The data Start Marker

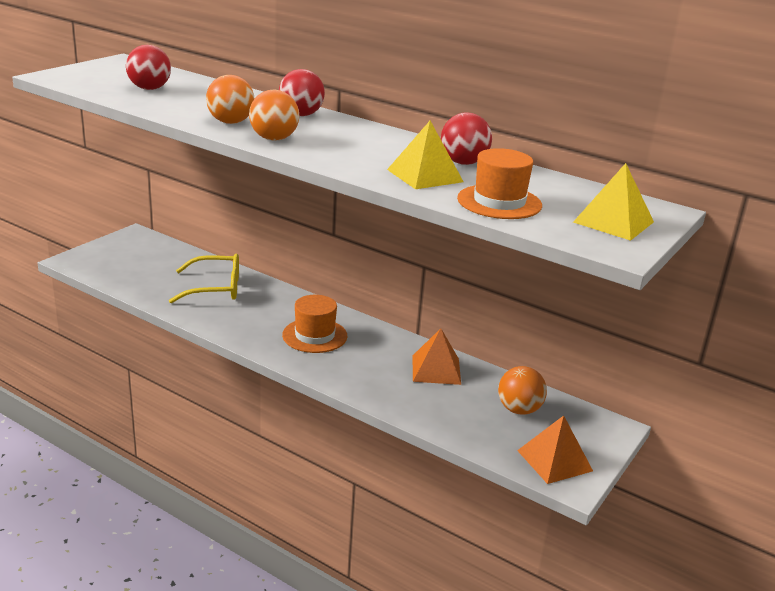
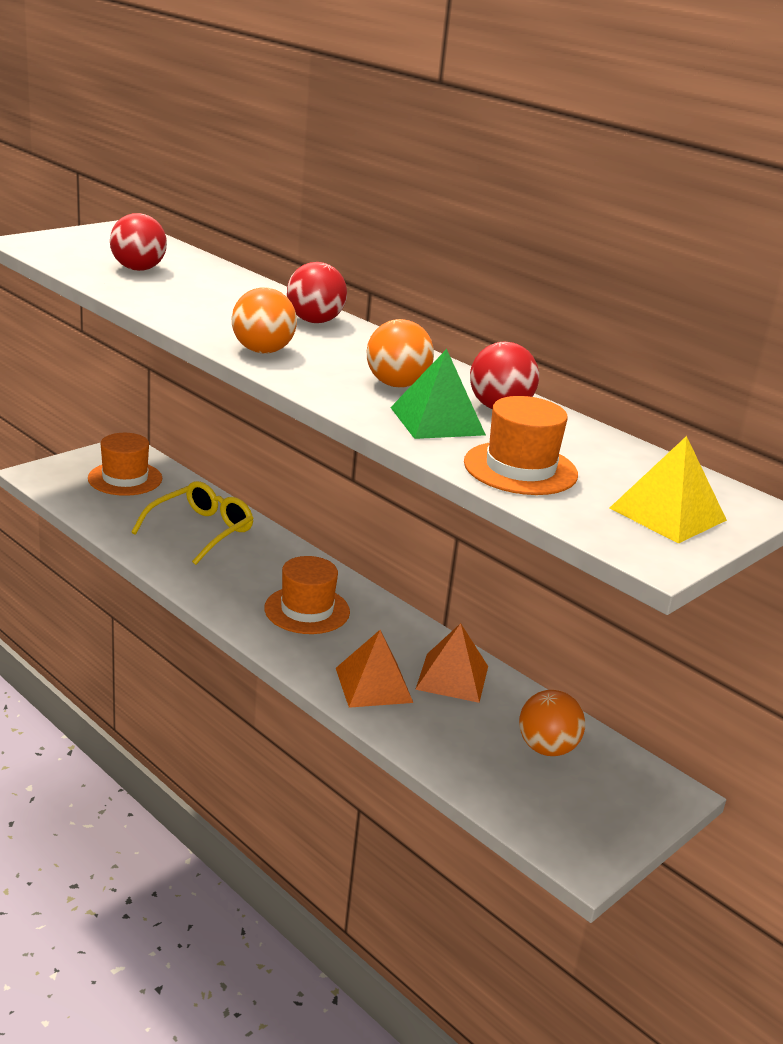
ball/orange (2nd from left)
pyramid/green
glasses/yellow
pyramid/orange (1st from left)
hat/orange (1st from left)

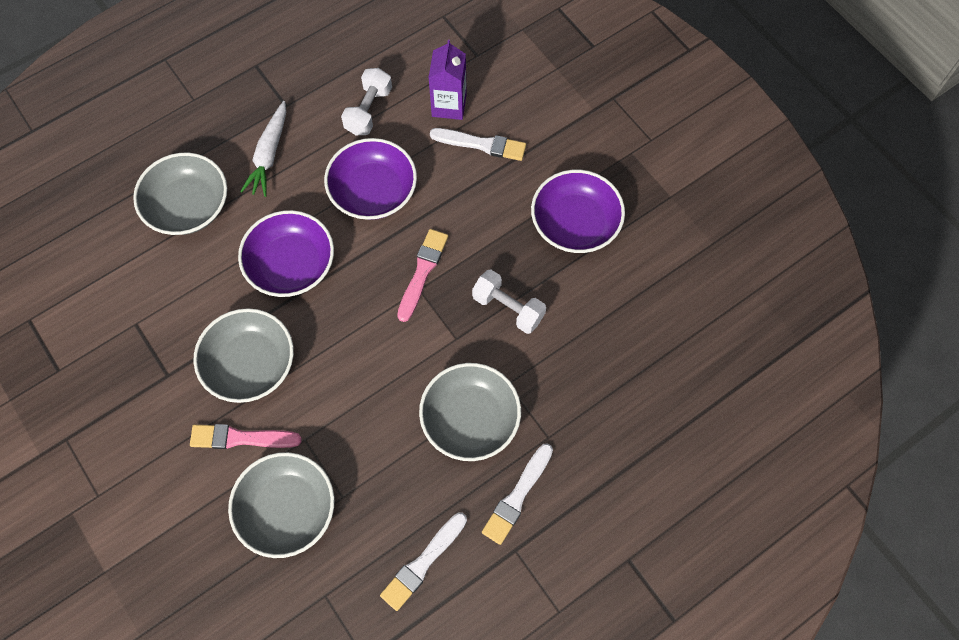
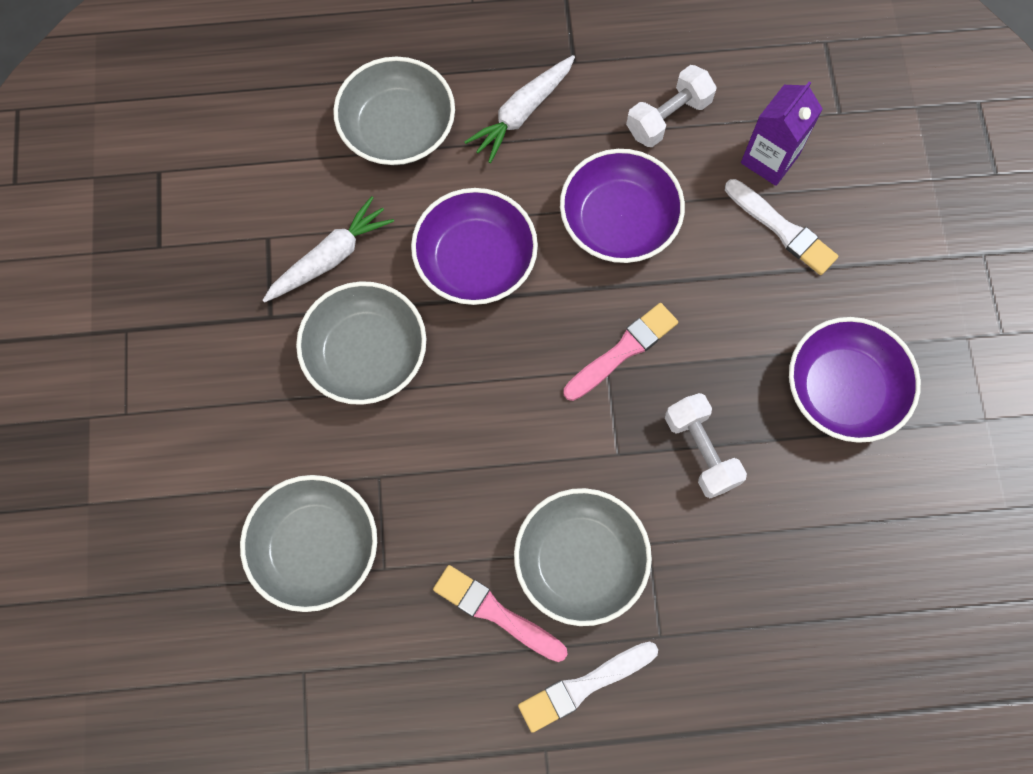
brush/pink (1st from left)
brush/white (1st from left in the first image)
carrot/white (1st from left)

The data End Marker

What you are asked to do:
Going through the entries above, count each line that has the word "pyramid" and report only the count.

Finished task:
2